_Data shown_:
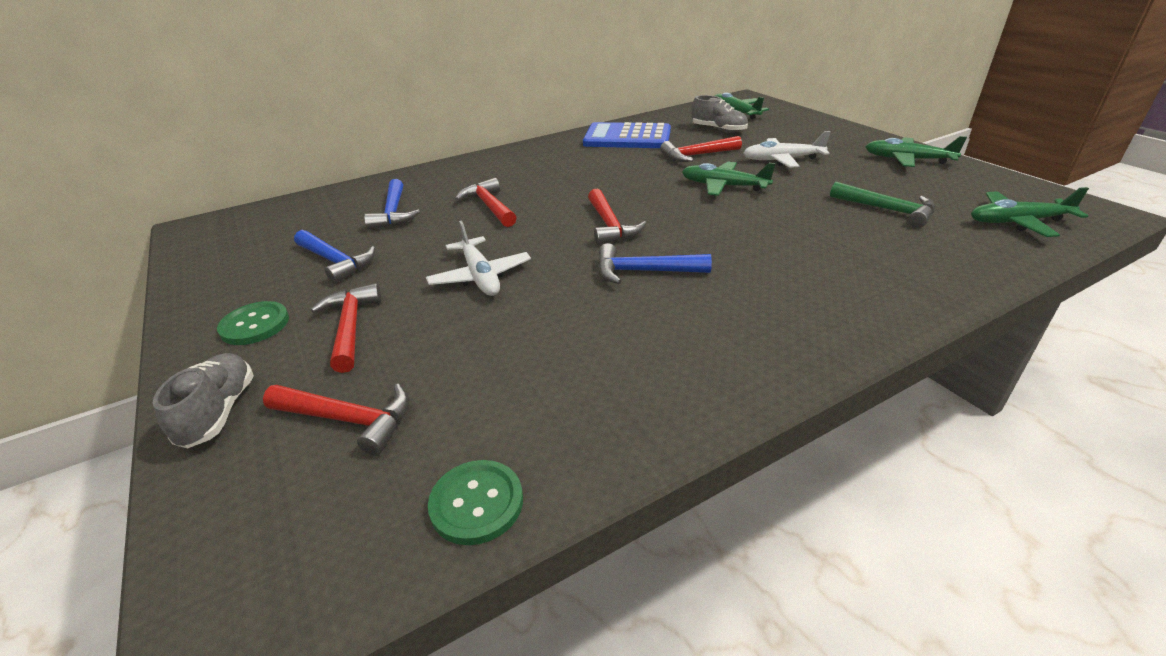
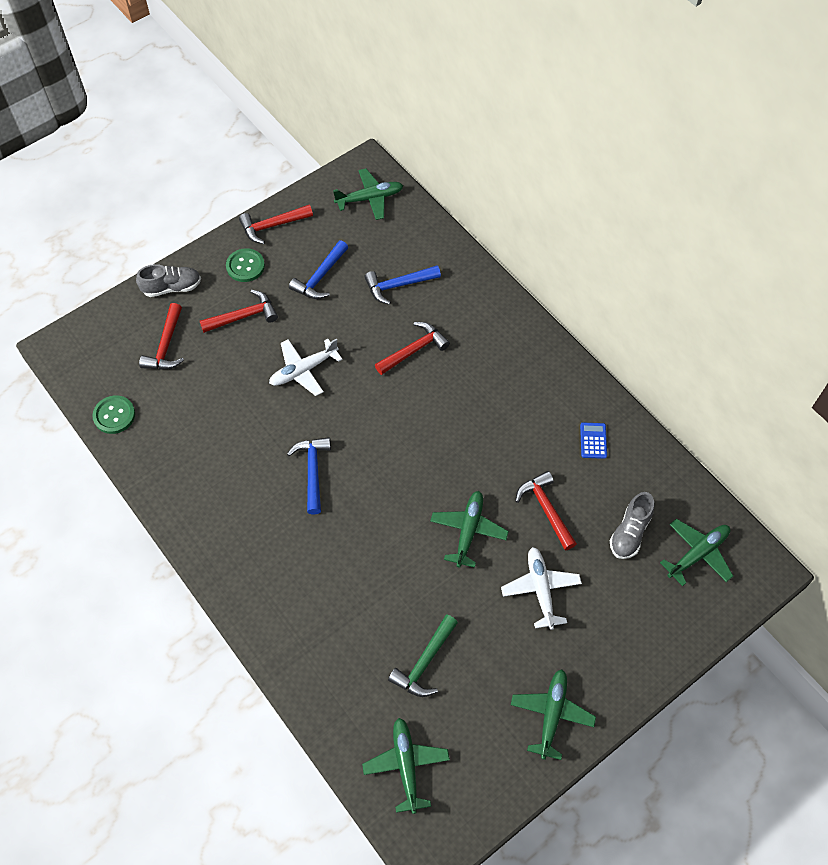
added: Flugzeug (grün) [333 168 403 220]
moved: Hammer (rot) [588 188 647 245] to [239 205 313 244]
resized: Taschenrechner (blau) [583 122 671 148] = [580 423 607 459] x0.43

_Instructions for the task_: A faithful copy of all the lines above is needed, with the pictures omitted.

_Task response_:
added: Flugzeug (grün) [333 168 403 220]
moved: Hammer (rot) [588 188 647 245] to [239 205 313 244]
resized: Taschenrechner (blau) [583 122 671 148] = [580 423 607 459] x0.43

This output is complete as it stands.